▶ TASK INSTRUCTIONS
Filter the entries and keep only the lines where the string "PIXELS" appears.

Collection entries
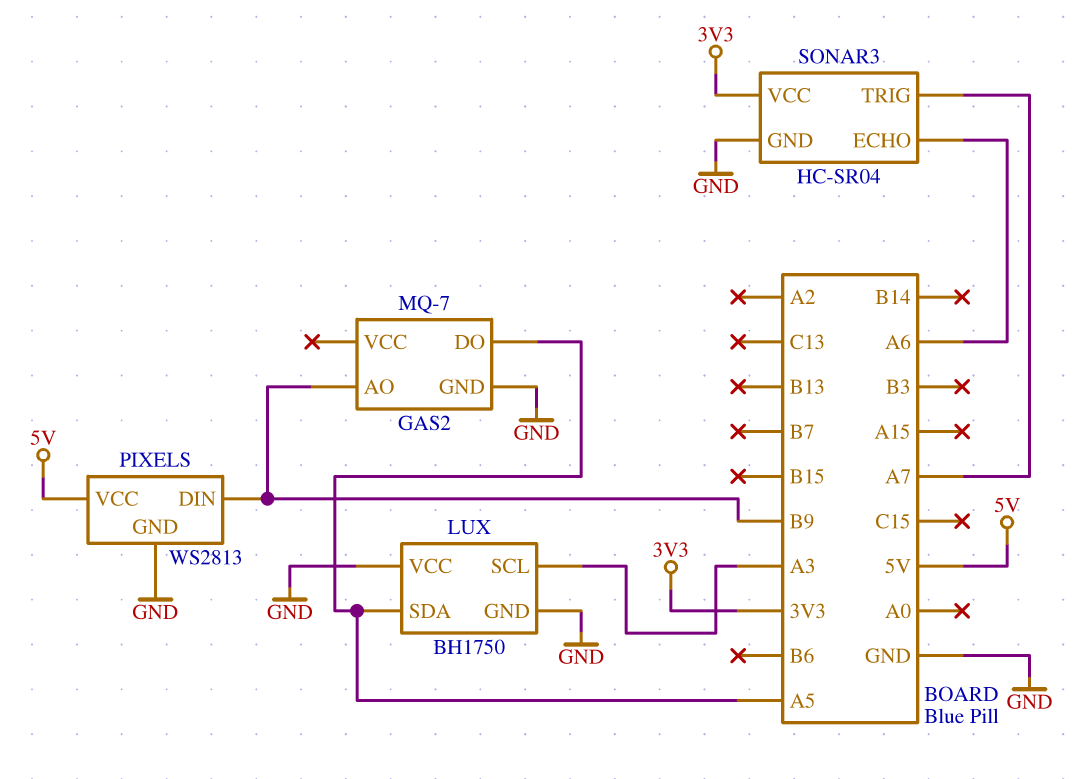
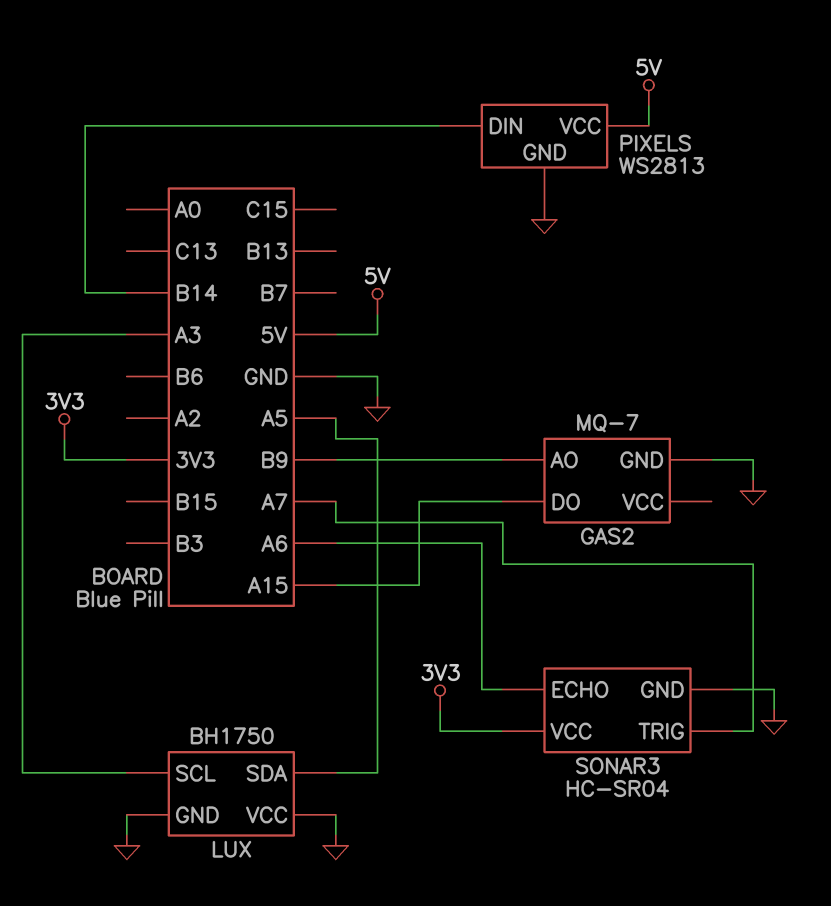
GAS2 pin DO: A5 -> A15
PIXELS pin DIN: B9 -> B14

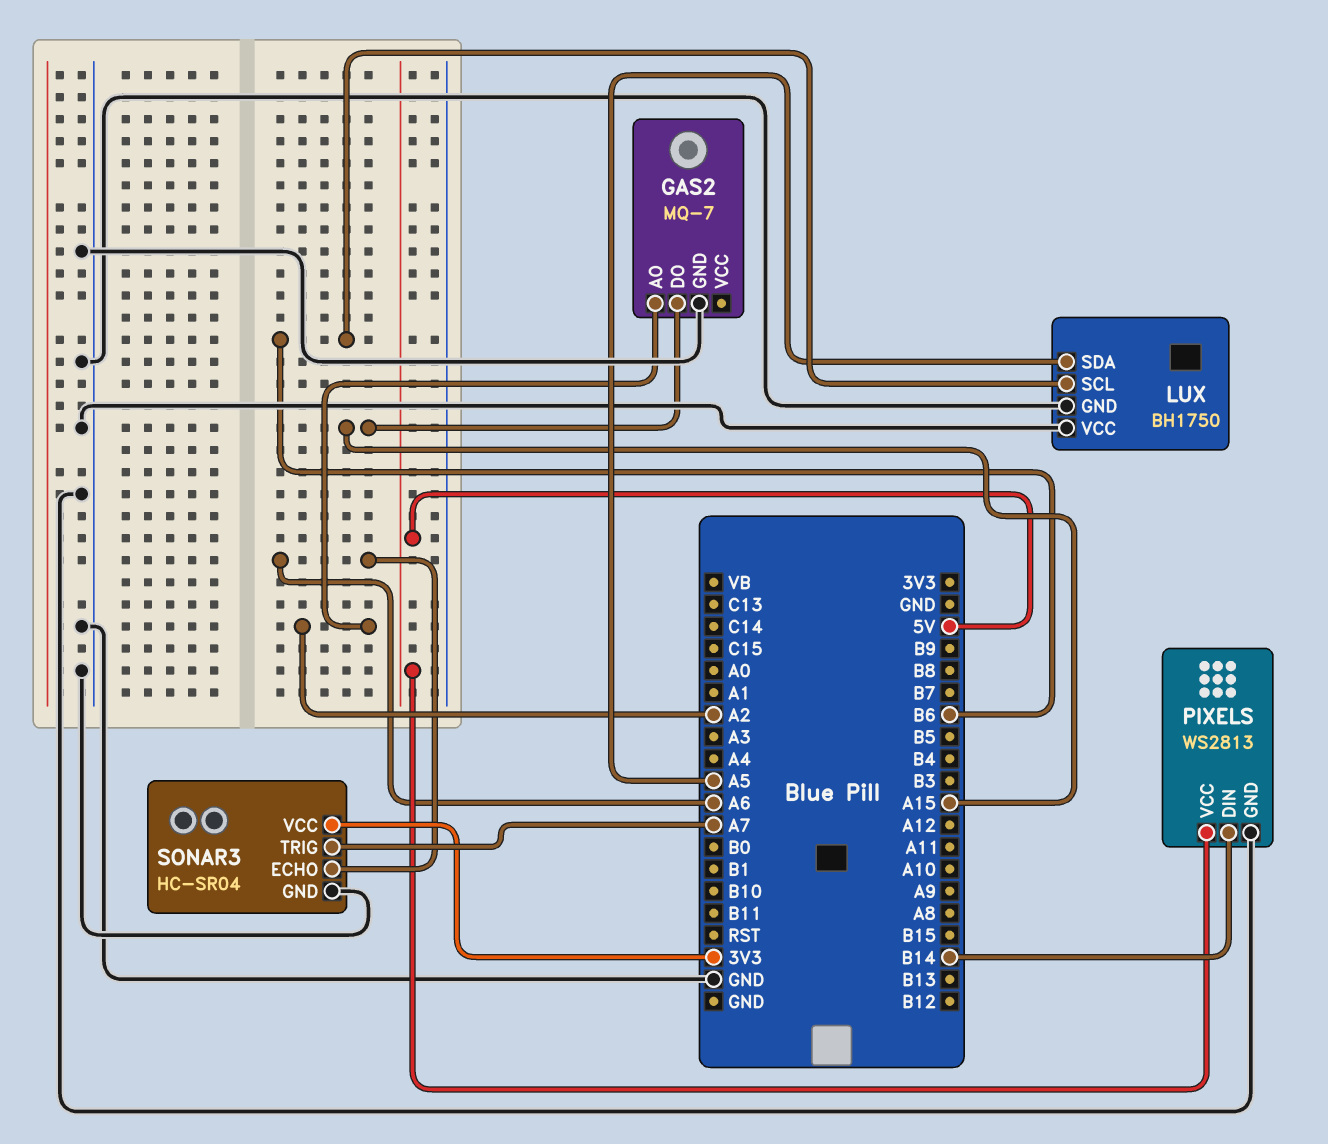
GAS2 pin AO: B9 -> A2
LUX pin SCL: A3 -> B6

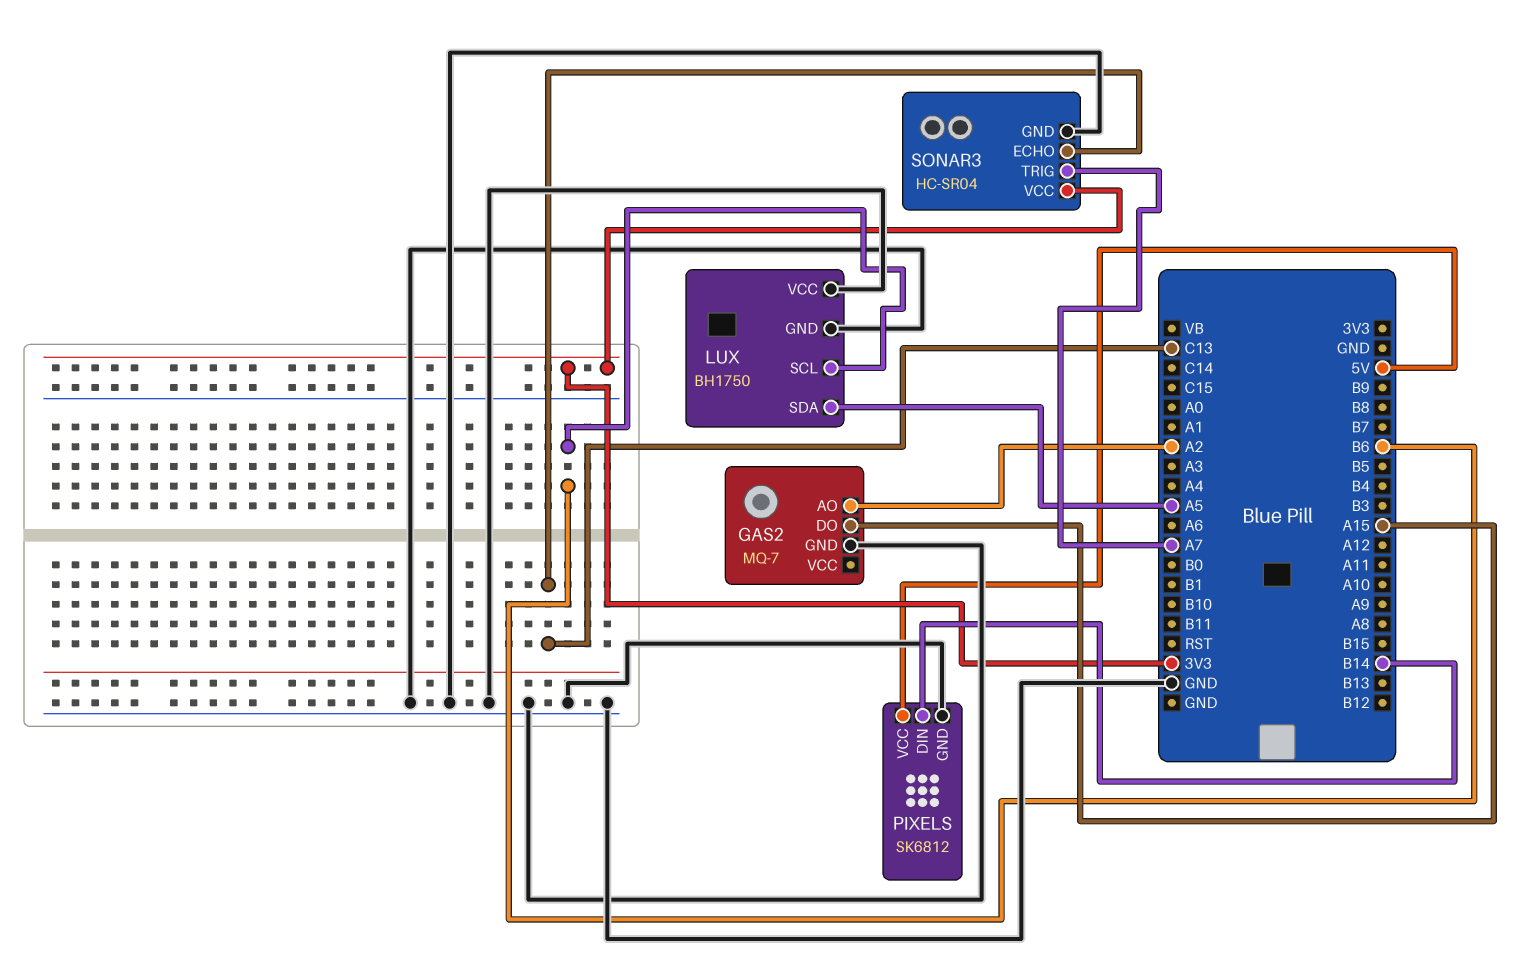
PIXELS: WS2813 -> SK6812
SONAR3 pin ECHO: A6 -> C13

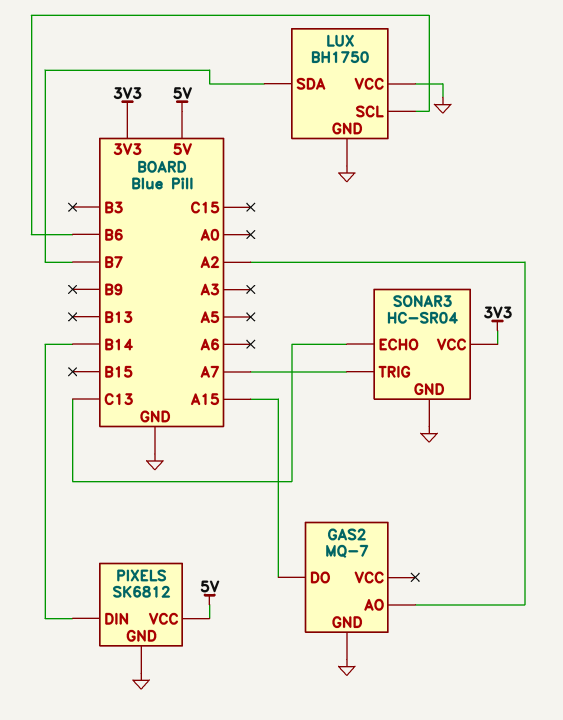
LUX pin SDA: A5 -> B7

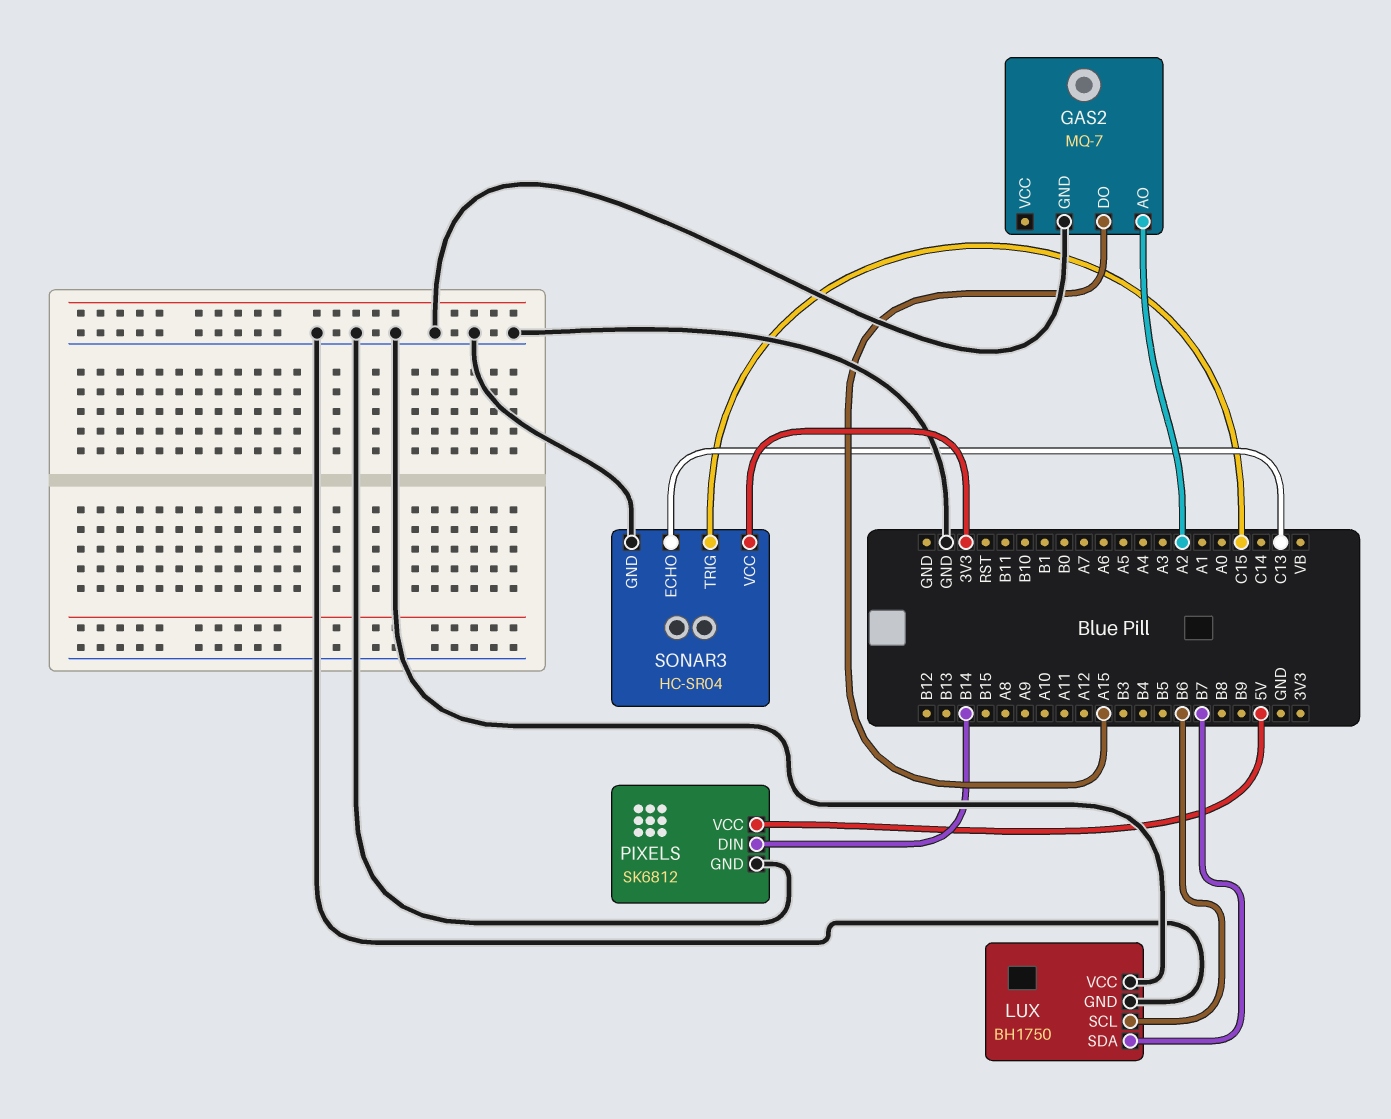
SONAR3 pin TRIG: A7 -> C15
==
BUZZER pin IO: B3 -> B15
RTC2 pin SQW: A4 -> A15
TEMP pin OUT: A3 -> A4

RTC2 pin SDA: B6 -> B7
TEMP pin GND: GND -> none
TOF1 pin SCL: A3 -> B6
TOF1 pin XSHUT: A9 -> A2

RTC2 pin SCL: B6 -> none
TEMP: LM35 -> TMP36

▶ RESULT BELOW
PIXELS pin DIN: B9 -> B14
PIXELS: WS2813 -> SK6812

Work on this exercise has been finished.